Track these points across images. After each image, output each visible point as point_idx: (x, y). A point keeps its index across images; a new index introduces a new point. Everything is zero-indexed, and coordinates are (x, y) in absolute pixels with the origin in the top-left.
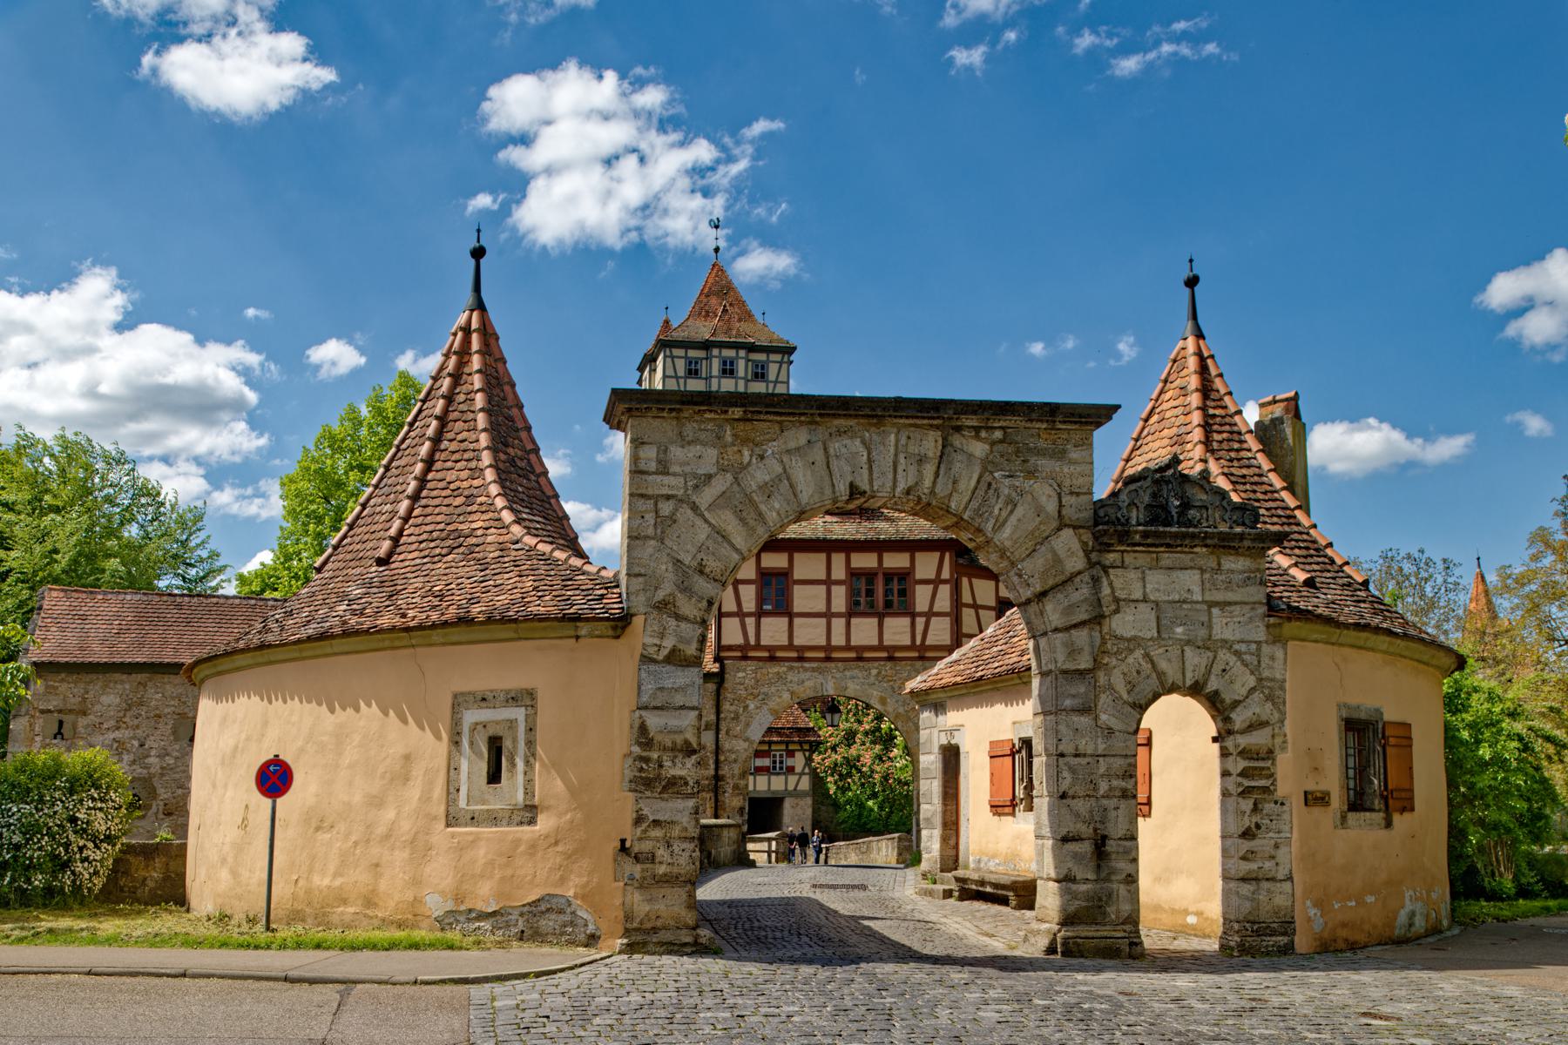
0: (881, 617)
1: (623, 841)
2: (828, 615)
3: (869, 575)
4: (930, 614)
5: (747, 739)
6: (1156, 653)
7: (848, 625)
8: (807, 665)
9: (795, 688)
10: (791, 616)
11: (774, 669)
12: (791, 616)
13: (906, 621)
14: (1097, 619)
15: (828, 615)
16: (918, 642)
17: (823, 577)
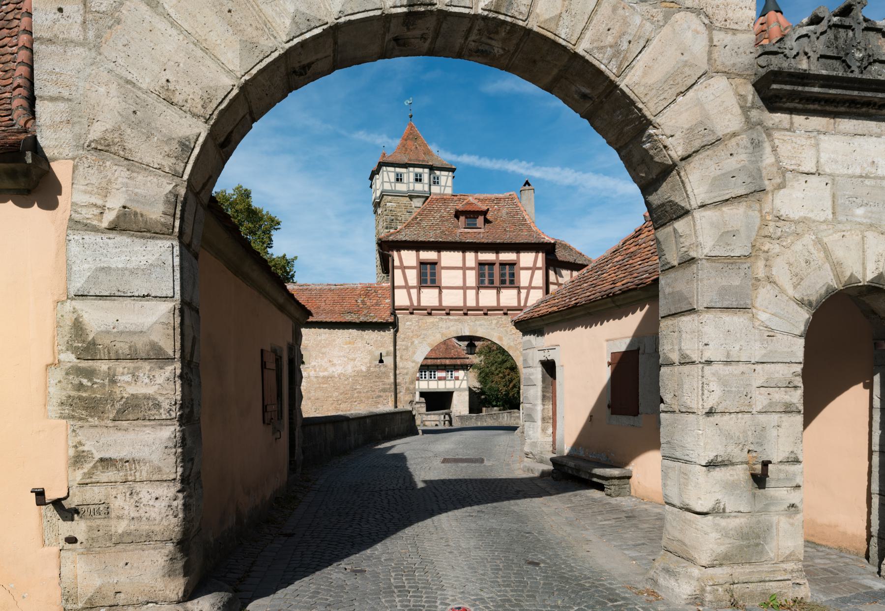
0: (498, 289)
1: (40, 494)
2: (464, 288)
3: (491, 264)
4: (529, 288)
5: (414, 362)
6: (831, 239)
7: (477, 294)
8: (450, 317)
9: (444, 331)
10: (440, 288)
11: (430, 319)
12: (440, 288)
13: (515, 291)
14: (757, 193)
15: (464, 288)
16: (522, 304)
17: (461, 265)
══════
Can you repeat all of the rows above with "top-left" swapped for "upper-left" and nothing else changed, leaving out the pictures?

Track these points across images. After each image, output each visible point as point_idx: (x, y). A point keeps its index across images; a new index introduces a new point. Everything is zero-indexed, and coordinates are (x, y) in absolute pixels with the origin in the upper-left.
0: (881, 617)
1: (623, 841)
2: (828, 615)
3: (869, 575)
4: (930, 614)
5: (747, 739)
6: (1156, 653)
7: (848, 625)
8: (807, 665)
9: (795, 688)
10: (791, 616)
11: (774, 669)
12: (791, 616)
13: (906, 621)
14: (1097, 619)
15: (828, 615)
16: (918, 642)
17: (823, 577)
0: (498, 289)
1: (40, 494)
2: (464, 288)
3: (491, 264)
4: (529, 288)
5: (414, 362)
6: (831, 239)
7: (477, 294)
8: (450, 317)
9: (444, 331)
10: (440, 288)
11: (430, 319)
12: (440, 288)
13: (515, 291)
14: (757, 193)
15: (464, 288)
16: (522, 304)
17: (461, 265)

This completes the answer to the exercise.